Work required -
Scan the lines below; pull out those with "RESET".

Material provided -
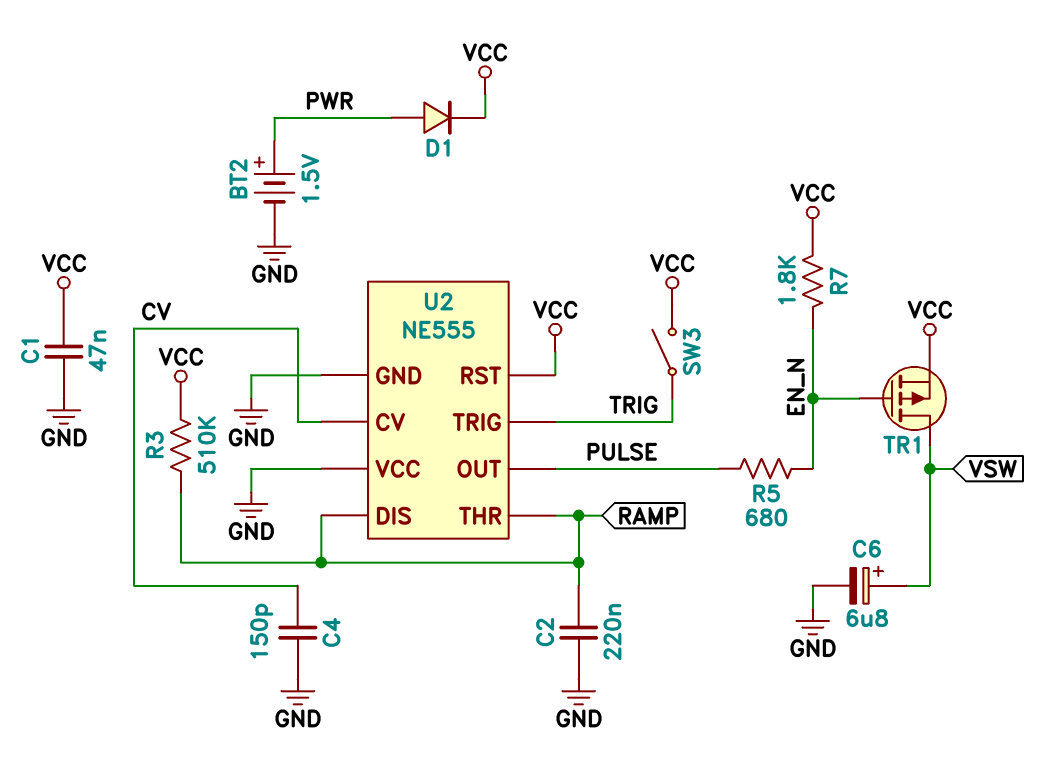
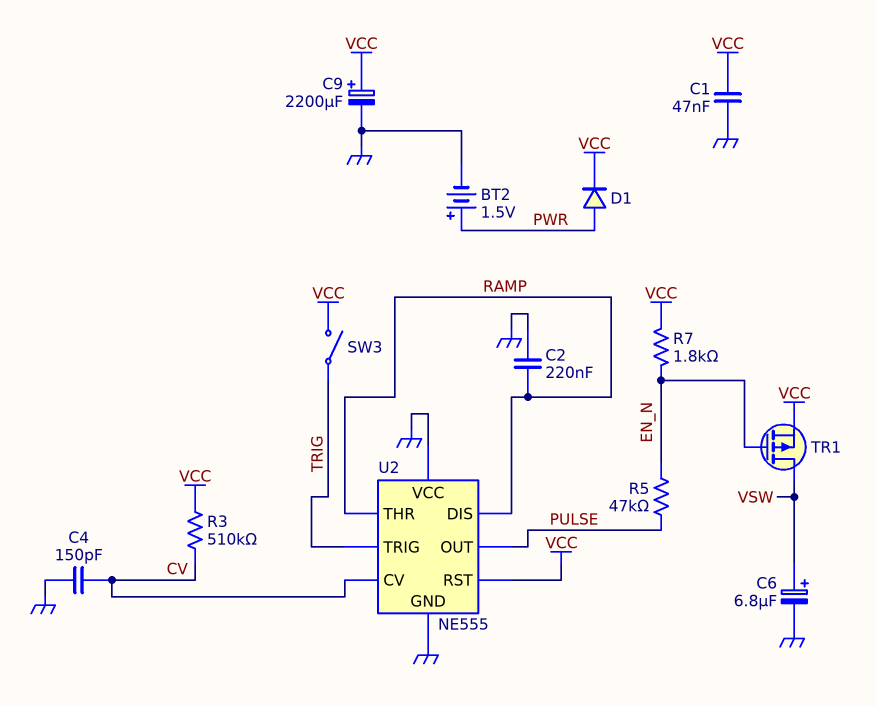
C9: none -> 2200uF (plus VCC, minus GND)
R3: 510k (RAMP, VCC) -> 510k (CV, VCC)
R5: 680 (EN_N, PULSE) -> 47k (EN_N, PULSE)

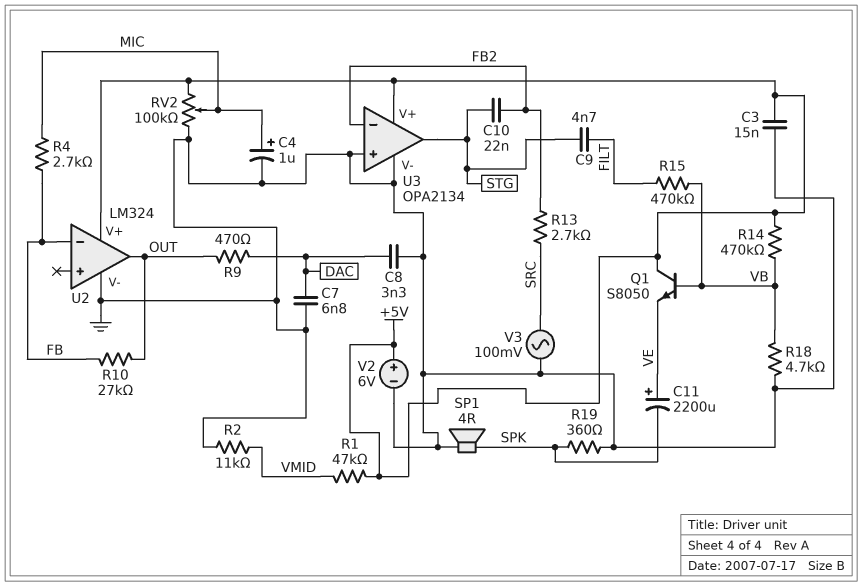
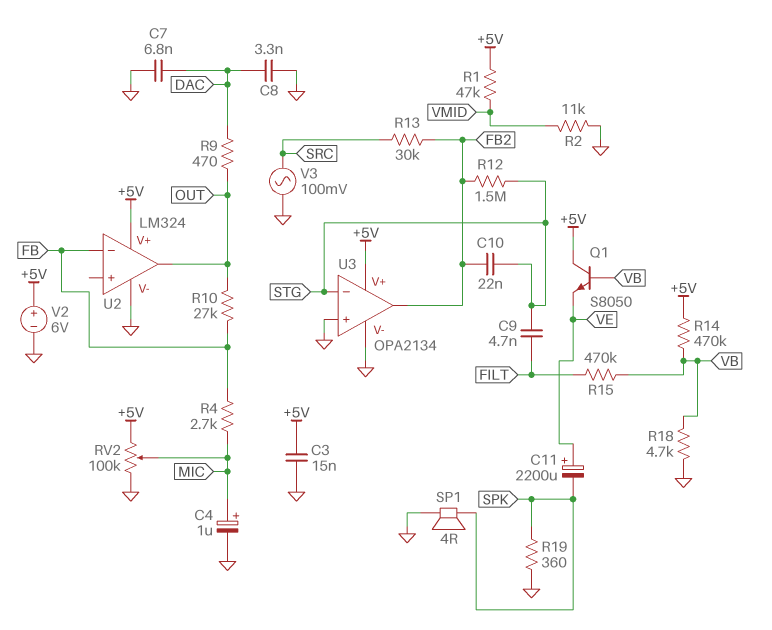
R12: none -> 1.5M (FB2, STG)
R13: 2.7k (FB2, SRC) -> 30k (FB2, SRC)
U3 pin in-: FB2 -> STG
U3 pin out: STG -> FB2

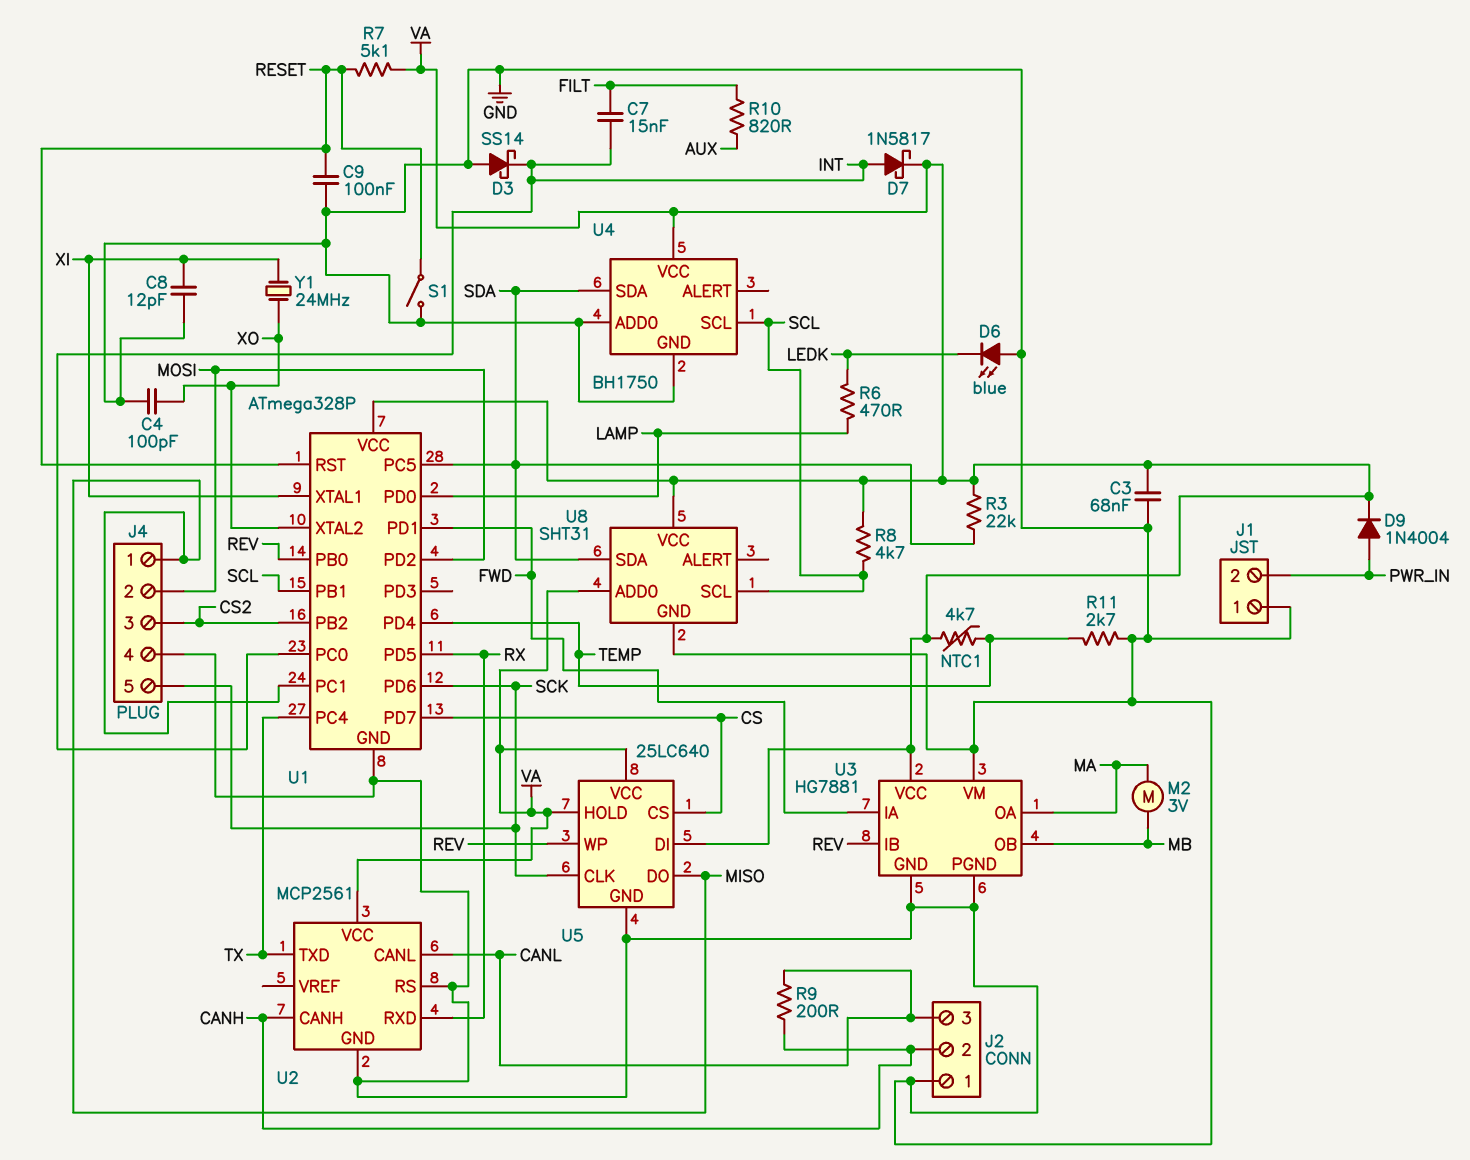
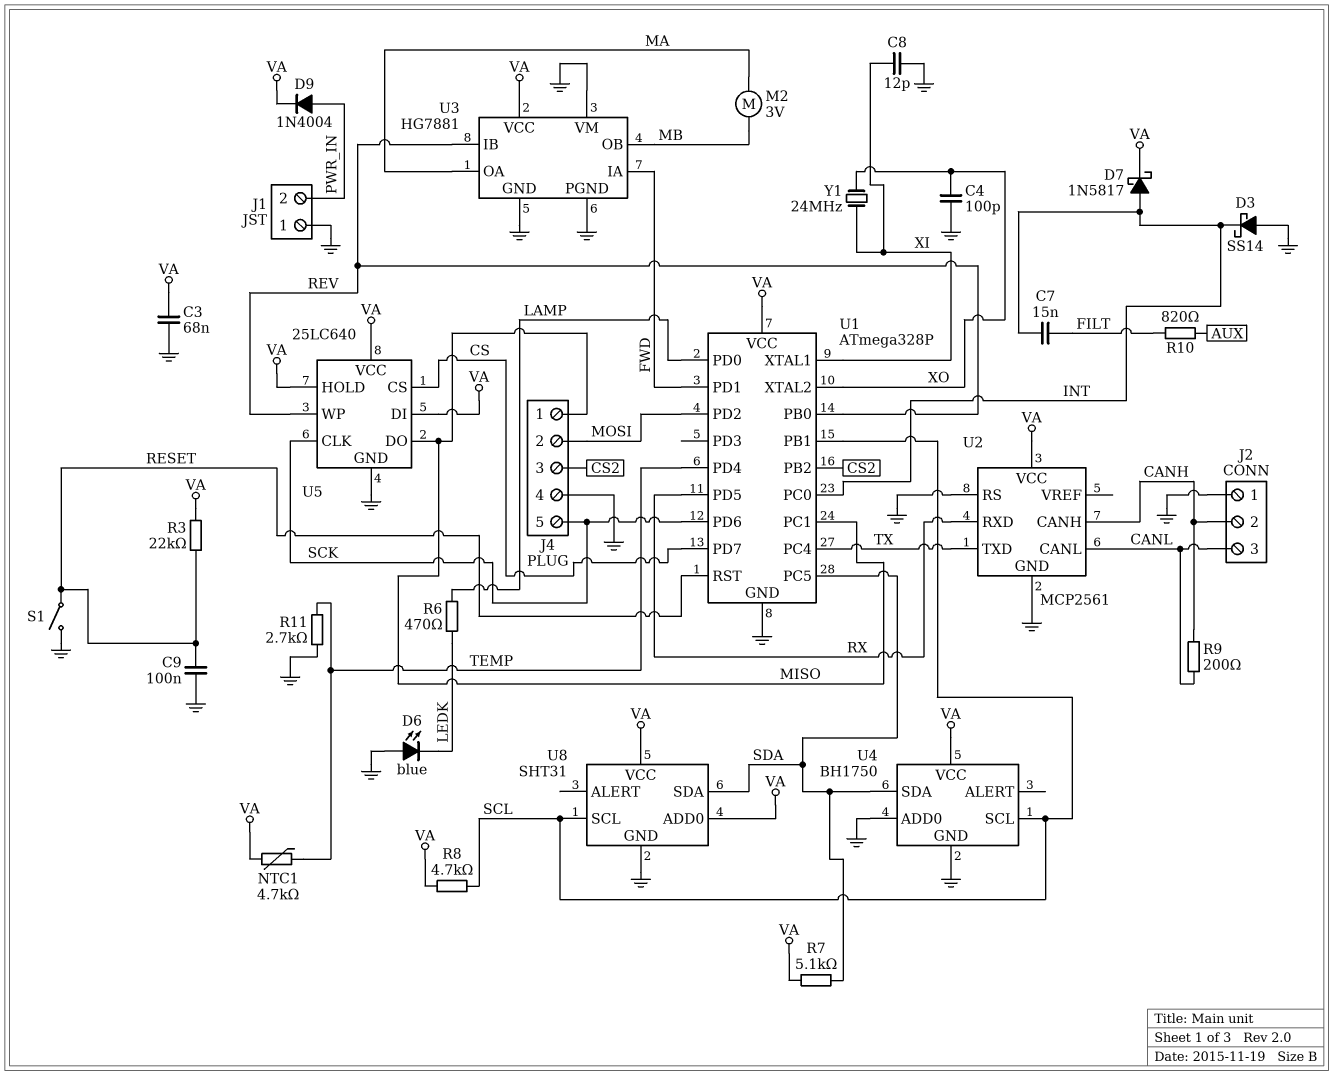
R3: 22k (SDA, VA) -> 22k (RESET, VA)
R7: 5.1k (RESET, VA) -> 5.1k (SDA, VA)

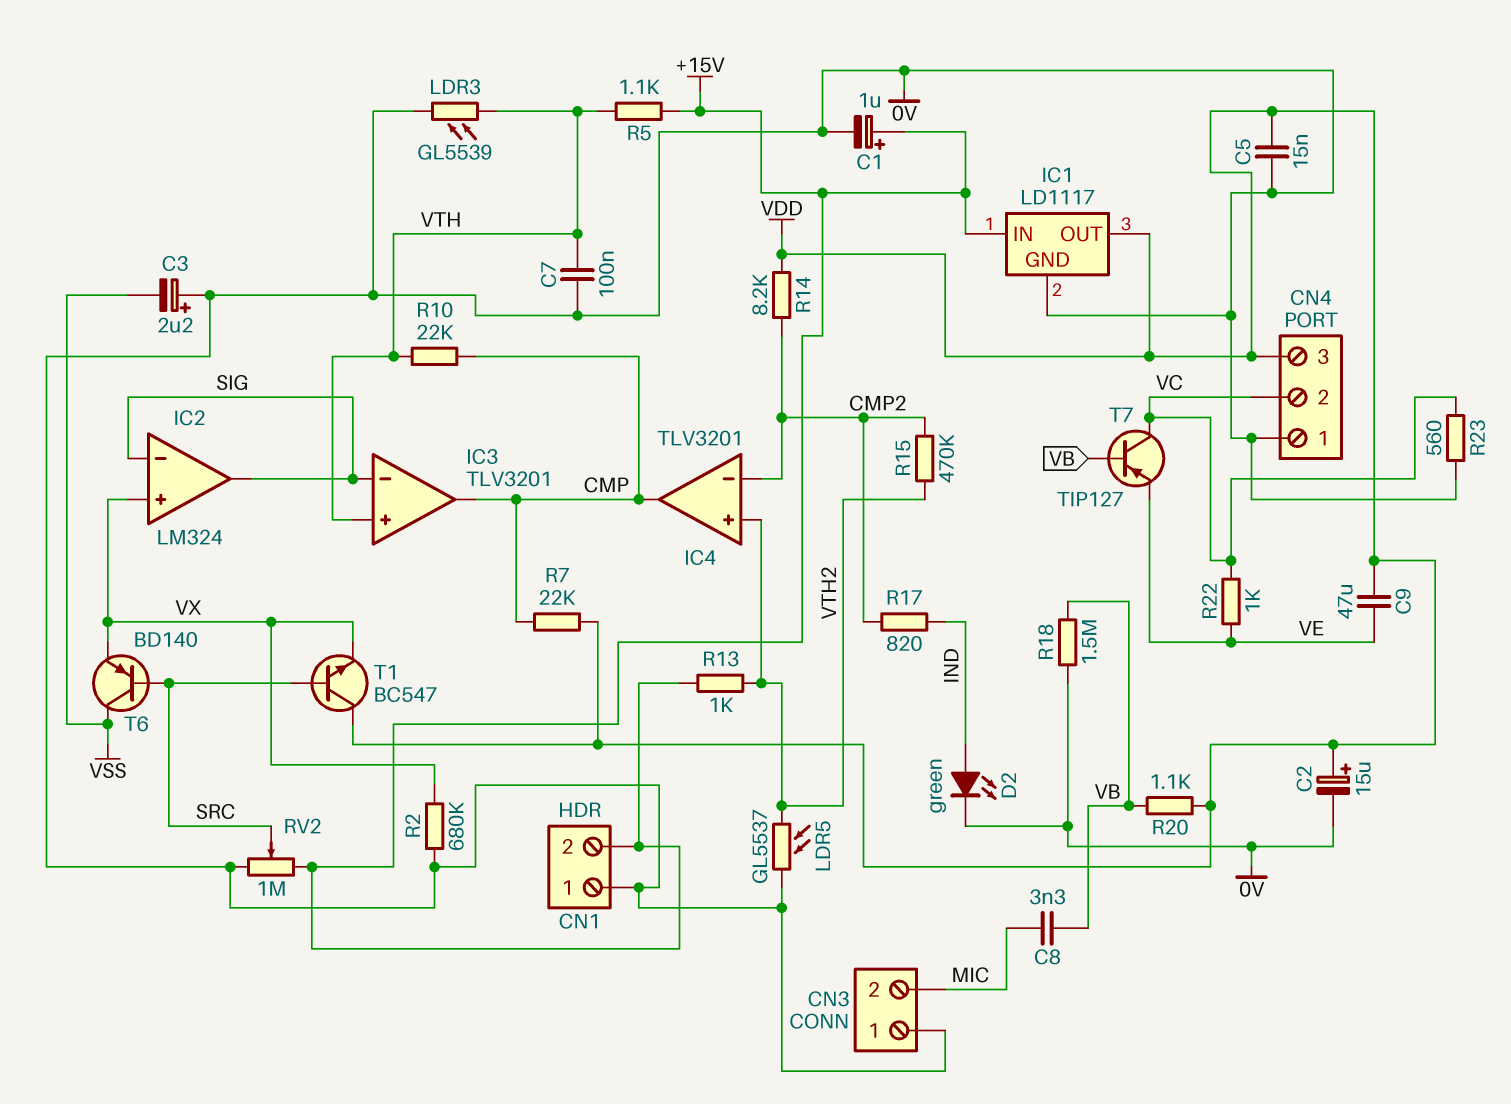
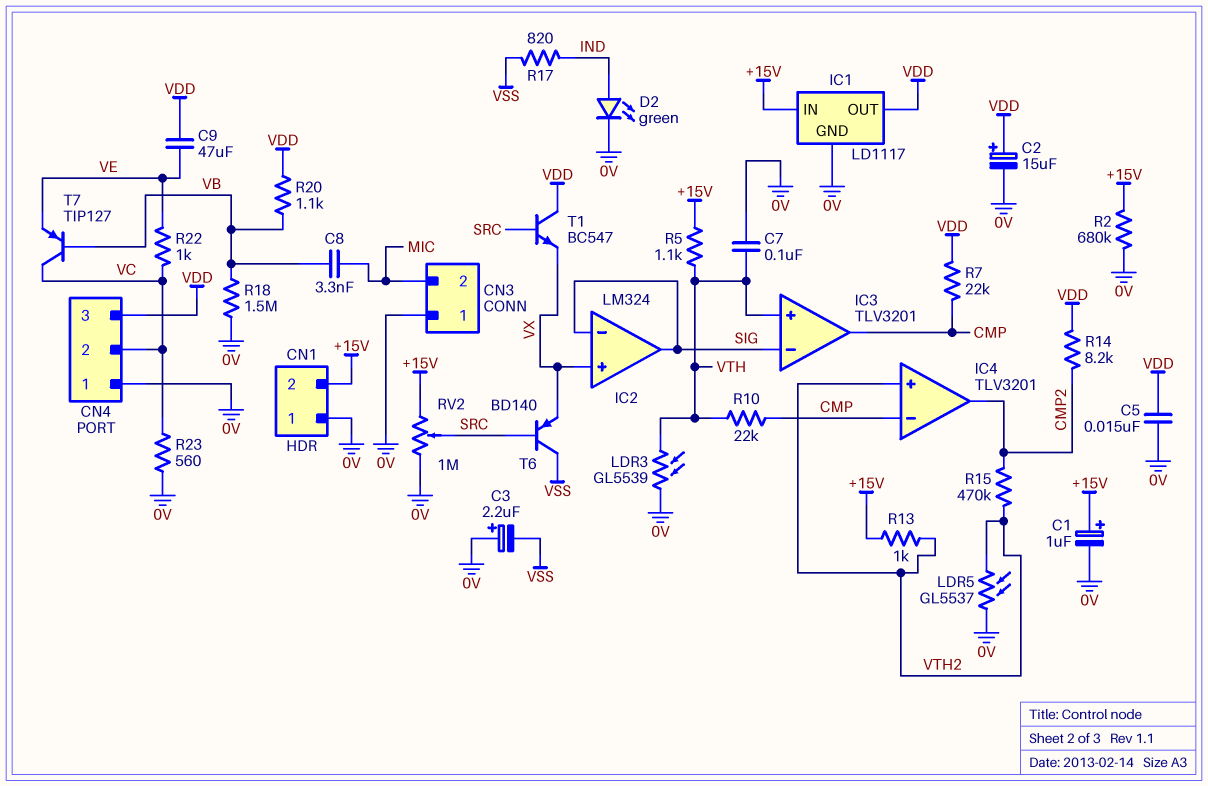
IC4 pin in-: CMP2 -> CMP
IC4 pin out: CMP -> CMP2
R2: 680k (0V, VX) -> 680k (+15V, 0V)
R17: 820 (CMP2, IND) -> 820 (IND, VSS)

Answer box -
R3: 22k (SDA, VA) -> 22k (RESET, VA)
R7: 5.1k (RESET, VA) -> 5.1k (SDA, VA)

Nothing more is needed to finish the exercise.